*** Material provided Section Begins ***
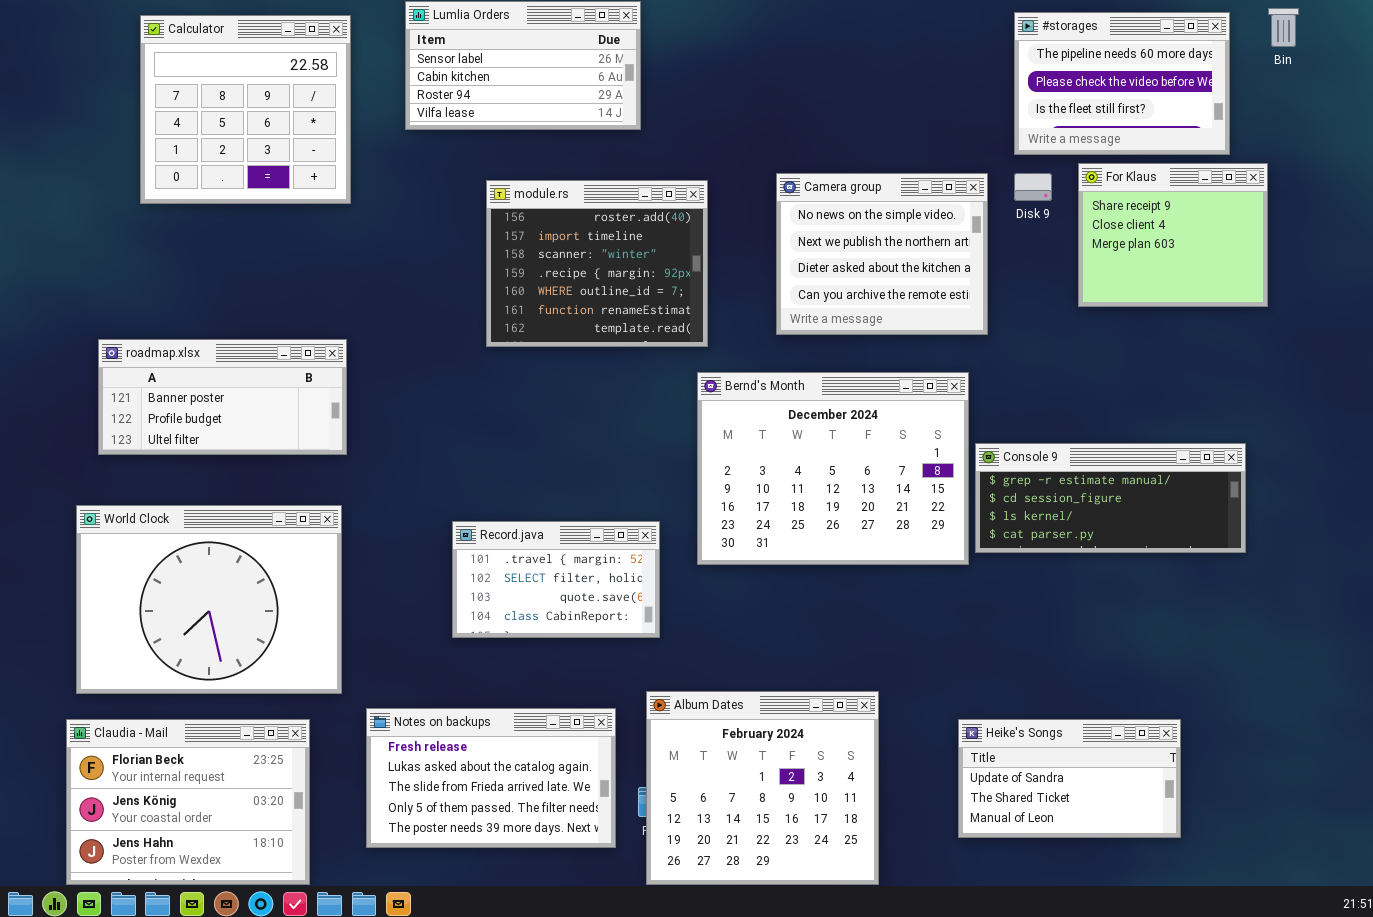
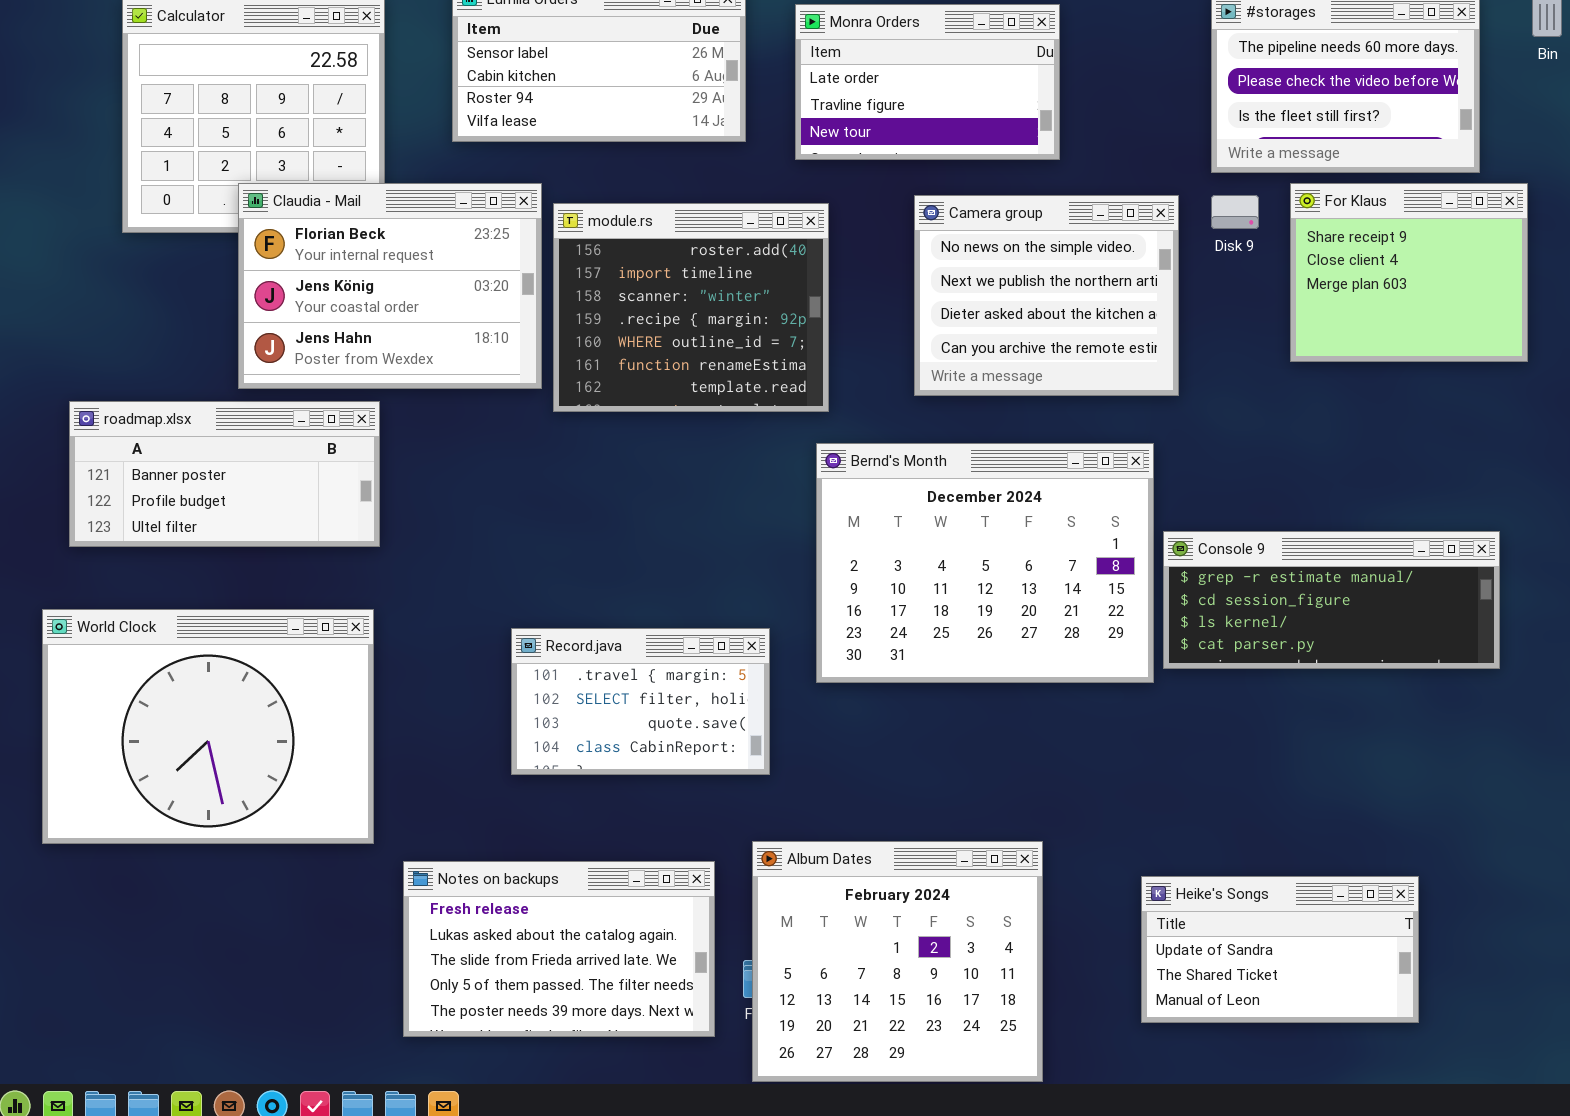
Monra Orders: none -> [795,4,1060,160], opened
Claudia - Mail: [66,719,310,885] -> [238,183,542,389], moved

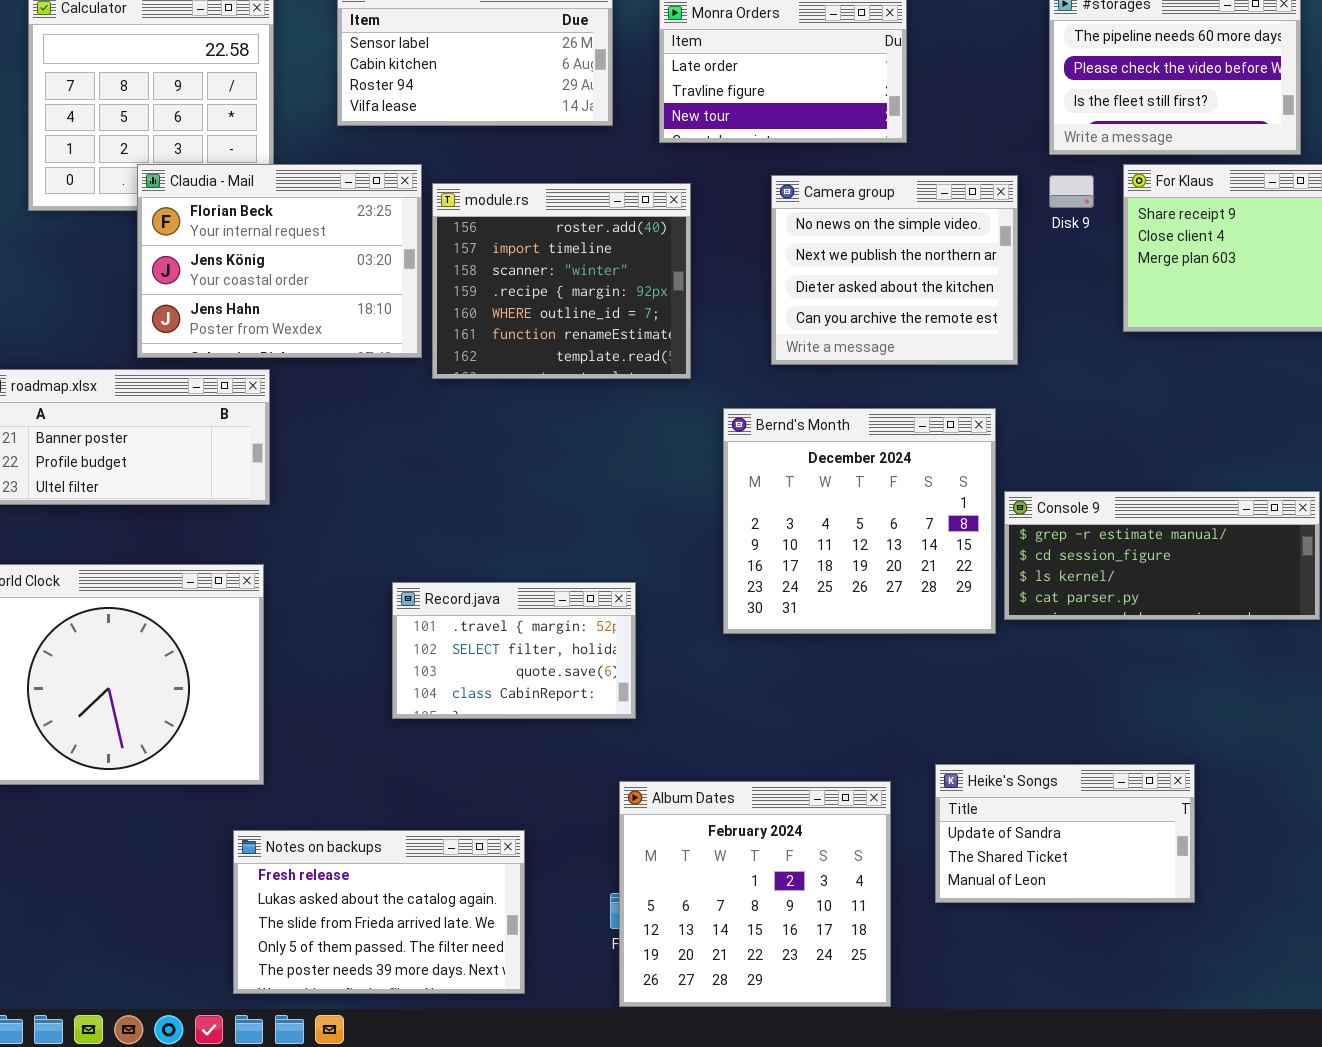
Bernd's Month: [816,443,1154,683] -> [723,408,996,634], resized
Notes on backups: [403,861,715,1037] -> [233,830,525,994], moved
Heike's Songs: [1141,876,1419,1023] -> [935,764,1195,903], moved

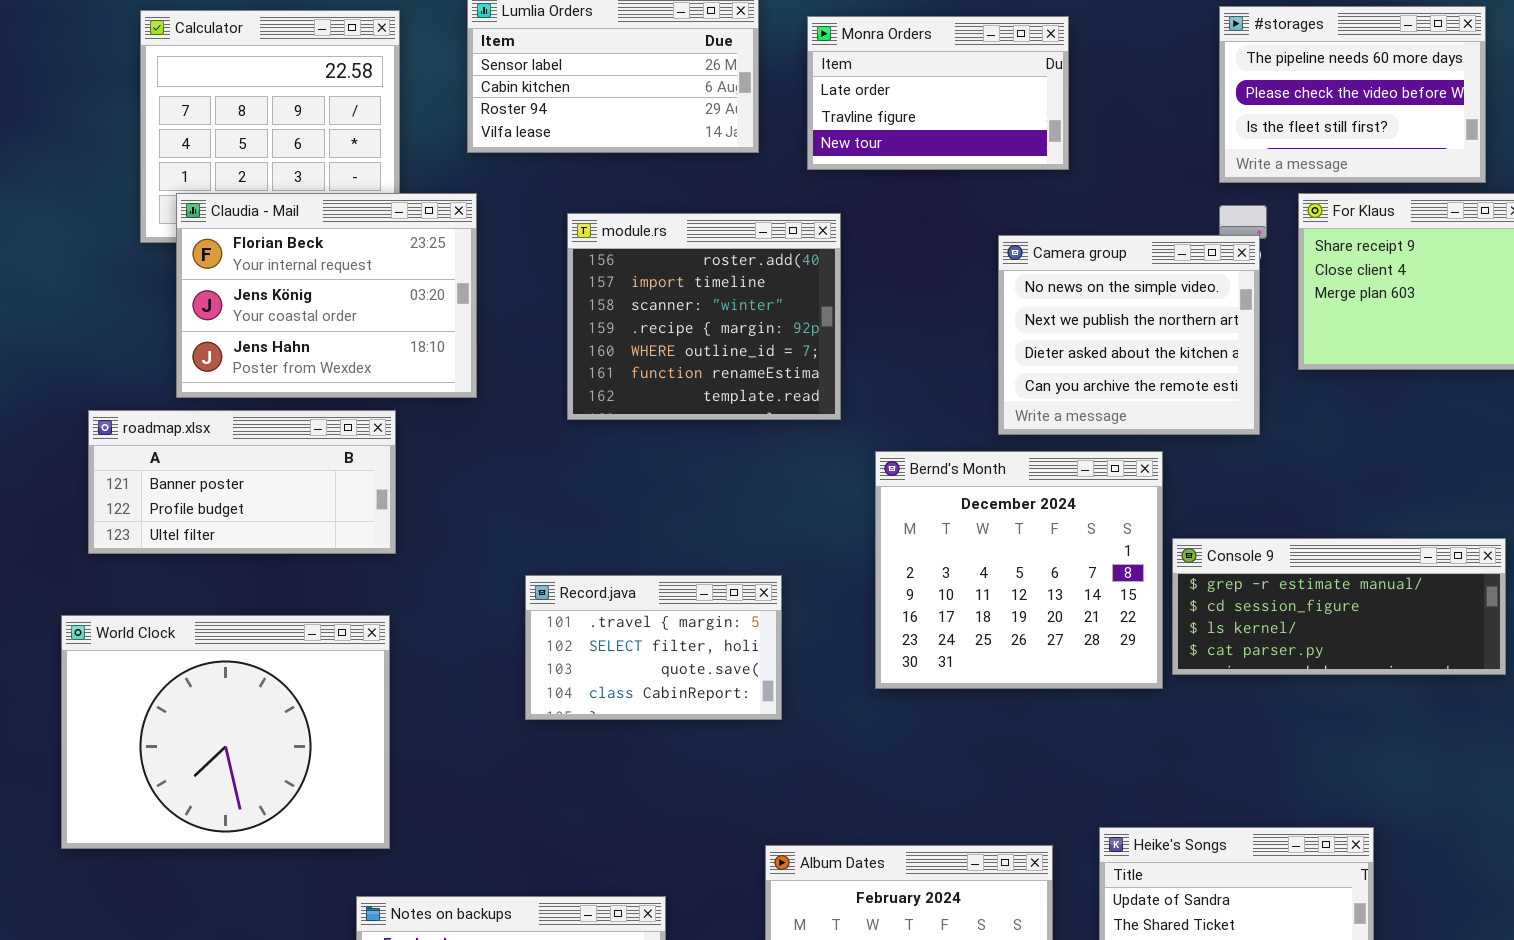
Claudia - Mail: [137,164,422,358] -> [176,193,477,398], moved
Camera group: [771,175,1018,365] -> [998,235,1260,435], moved
Record.java: [392,582,636,719] -> [525,575,782,720], moved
*** Material provided Section Ends ***
◆ **Your goal**
Your task is an exact printout of the records above, with no pictures.

◆ **Answer section**
Monra Orders: none -> [795,4,1060,160], opened
Claudia - Mail: [66,719,310,885] -> [238,183,542,389], moved

Bernd's Month: [816,443,1154,683] -> [723,408,996,634], resized
Notes on backups: [403,861,715,1037] -> [233,830,525,994], moved
Heike's Songs: [1141,876,1419,1023] -> [935,764,1195,903], moved

Claudia - Mail: [137,164,422,358] -> [176,193,477,398], moved
Camera group: [771,175,1018,365] -> [998,235,1260,435], moved
Record.java: [392,582,636,719] -> [525,575,782,720], moved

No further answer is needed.